Extracted data Start Marker
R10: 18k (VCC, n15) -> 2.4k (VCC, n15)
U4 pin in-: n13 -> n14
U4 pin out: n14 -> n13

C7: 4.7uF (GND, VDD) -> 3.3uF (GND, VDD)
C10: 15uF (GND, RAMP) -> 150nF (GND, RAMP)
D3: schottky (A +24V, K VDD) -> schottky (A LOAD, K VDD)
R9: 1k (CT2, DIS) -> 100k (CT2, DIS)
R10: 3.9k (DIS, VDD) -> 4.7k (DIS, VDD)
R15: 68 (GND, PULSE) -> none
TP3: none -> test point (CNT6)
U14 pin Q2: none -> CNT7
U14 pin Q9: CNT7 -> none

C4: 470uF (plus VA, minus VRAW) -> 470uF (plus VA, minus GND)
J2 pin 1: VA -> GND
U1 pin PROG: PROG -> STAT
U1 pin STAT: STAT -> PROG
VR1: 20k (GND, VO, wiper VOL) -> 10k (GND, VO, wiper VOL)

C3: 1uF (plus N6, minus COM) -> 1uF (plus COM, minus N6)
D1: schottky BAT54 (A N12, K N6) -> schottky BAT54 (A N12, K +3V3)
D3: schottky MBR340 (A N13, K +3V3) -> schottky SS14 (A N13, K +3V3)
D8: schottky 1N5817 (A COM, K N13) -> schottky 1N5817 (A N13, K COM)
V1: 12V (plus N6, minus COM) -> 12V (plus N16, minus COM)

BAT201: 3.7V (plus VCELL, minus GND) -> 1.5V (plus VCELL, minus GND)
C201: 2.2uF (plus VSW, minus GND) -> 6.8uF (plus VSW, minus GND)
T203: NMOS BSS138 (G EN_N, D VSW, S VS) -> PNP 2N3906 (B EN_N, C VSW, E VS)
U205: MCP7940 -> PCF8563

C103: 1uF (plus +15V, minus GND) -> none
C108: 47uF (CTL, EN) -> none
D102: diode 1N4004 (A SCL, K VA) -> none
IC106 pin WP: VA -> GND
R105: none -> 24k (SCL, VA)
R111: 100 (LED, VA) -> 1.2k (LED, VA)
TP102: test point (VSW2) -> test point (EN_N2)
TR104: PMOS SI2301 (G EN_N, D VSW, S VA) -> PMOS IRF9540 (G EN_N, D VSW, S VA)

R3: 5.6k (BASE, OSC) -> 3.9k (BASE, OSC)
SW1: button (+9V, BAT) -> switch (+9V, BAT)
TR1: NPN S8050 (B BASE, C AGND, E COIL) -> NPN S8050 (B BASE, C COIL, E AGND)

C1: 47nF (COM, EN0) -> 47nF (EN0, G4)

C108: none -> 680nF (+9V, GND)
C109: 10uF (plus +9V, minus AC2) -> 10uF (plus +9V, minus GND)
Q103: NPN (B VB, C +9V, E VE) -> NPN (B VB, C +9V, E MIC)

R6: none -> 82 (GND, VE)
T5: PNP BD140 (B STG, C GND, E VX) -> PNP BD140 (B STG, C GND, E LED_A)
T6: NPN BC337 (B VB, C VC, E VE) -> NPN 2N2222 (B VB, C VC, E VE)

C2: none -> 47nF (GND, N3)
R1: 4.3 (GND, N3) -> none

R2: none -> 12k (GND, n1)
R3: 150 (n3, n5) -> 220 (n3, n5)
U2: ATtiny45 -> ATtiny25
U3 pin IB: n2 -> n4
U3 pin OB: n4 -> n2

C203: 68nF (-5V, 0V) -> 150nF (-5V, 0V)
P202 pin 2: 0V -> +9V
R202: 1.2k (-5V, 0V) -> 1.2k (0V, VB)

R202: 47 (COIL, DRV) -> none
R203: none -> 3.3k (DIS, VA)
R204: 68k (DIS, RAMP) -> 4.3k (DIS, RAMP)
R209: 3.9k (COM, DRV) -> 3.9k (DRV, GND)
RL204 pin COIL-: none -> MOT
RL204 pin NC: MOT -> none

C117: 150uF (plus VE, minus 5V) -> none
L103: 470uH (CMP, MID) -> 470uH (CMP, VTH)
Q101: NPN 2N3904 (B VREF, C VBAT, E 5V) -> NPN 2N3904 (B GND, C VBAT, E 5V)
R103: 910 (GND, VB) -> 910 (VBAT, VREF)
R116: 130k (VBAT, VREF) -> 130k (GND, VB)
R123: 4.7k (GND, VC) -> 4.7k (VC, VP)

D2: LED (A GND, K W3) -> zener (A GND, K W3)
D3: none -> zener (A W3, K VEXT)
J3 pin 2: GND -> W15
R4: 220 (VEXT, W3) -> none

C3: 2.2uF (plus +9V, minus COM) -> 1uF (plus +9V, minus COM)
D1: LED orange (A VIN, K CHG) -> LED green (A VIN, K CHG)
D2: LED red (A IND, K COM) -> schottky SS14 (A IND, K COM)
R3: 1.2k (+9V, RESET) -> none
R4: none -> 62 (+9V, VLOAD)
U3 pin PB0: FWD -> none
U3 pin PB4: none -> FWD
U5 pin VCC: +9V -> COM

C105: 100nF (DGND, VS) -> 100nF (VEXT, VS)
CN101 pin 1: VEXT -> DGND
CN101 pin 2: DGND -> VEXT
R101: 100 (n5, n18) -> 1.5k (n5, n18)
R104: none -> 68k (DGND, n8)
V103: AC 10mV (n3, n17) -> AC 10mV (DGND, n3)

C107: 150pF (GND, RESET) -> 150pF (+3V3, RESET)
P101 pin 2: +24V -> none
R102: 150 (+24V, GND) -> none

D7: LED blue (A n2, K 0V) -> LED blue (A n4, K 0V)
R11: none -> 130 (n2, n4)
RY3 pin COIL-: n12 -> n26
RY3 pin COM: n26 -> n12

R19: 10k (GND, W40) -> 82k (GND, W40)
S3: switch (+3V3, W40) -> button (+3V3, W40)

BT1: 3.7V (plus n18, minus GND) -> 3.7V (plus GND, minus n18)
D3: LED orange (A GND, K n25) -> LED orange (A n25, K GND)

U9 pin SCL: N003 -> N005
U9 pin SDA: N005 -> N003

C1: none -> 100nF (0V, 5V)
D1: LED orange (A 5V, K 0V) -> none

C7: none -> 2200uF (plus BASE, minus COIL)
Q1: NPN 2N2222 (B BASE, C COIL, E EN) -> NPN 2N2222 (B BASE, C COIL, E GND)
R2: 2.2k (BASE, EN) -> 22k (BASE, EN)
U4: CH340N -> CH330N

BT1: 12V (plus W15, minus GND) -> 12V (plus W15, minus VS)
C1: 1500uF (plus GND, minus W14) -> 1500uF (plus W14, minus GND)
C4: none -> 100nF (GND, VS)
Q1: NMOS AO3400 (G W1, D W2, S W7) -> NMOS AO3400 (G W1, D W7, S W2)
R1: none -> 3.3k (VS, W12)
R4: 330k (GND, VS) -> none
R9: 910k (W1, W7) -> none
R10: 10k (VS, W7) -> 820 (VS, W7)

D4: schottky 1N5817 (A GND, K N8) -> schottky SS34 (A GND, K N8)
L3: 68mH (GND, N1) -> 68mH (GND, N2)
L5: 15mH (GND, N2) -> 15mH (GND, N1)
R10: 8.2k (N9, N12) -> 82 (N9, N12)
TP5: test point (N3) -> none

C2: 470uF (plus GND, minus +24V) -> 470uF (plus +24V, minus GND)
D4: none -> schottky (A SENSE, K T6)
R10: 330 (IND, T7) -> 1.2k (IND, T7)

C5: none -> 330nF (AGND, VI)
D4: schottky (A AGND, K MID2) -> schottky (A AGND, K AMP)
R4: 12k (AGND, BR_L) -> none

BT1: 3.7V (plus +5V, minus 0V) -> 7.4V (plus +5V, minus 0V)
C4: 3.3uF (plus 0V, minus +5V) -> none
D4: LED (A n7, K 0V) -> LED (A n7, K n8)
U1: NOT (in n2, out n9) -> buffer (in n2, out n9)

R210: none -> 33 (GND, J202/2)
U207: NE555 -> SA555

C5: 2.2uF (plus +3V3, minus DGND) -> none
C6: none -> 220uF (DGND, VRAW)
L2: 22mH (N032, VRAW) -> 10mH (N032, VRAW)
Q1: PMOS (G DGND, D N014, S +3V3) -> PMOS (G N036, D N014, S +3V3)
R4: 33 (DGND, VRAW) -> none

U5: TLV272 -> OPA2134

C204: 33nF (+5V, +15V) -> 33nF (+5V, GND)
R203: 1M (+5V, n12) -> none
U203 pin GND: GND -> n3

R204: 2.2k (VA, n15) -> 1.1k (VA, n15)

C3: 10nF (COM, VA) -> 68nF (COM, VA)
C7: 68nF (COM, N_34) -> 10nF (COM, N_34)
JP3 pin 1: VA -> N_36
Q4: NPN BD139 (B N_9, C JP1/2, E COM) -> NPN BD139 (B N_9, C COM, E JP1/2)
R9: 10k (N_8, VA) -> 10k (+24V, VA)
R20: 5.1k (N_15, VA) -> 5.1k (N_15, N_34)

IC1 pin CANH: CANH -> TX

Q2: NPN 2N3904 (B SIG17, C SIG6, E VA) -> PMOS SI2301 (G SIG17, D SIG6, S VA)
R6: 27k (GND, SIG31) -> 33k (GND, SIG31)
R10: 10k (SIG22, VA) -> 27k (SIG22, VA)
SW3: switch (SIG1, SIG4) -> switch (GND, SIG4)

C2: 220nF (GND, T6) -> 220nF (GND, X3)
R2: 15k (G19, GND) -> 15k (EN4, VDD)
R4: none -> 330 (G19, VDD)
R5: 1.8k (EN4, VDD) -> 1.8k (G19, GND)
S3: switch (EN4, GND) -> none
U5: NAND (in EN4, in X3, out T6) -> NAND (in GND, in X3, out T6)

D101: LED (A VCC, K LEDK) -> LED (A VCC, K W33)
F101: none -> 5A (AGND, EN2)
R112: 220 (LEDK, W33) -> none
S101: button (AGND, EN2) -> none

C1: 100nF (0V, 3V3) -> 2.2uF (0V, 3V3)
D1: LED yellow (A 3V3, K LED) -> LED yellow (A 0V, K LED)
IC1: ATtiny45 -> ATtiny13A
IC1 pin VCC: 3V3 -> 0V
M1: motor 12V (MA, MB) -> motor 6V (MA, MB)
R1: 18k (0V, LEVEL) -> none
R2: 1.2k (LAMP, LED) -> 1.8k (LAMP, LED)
Extracted data End Marker
Exercise requirements — When the line with "L3: 68mH (GND, N1) -> 68mH (GND, N2)" is reached in the data above, begin copying, and stop after the line with "D4: schottky (A"; copy each line exactly, both ends included.

Response area —
L3: 68mH (GND, N1) -> 68mH (GND, N2)
L5: 15mH (GND, N2) -> 15mH (GND, N1)
R10: 8.2k (N9, N12) -> 82 (N9, N12)
TP5: test point (N3) -> none

C2: 470uF (plus GND, minus +24V) -> 470uF (plus +24V, minus GND)
D4: none -> schottky (A SENSE, K T6)
R10: 330 (IND, T7) -> 1.2k (IND, T7)

C5: none -> 330nF (AGND, VI)
D4: schottky (A AGND, K MID2) -> schottky (A AGND, K AMP)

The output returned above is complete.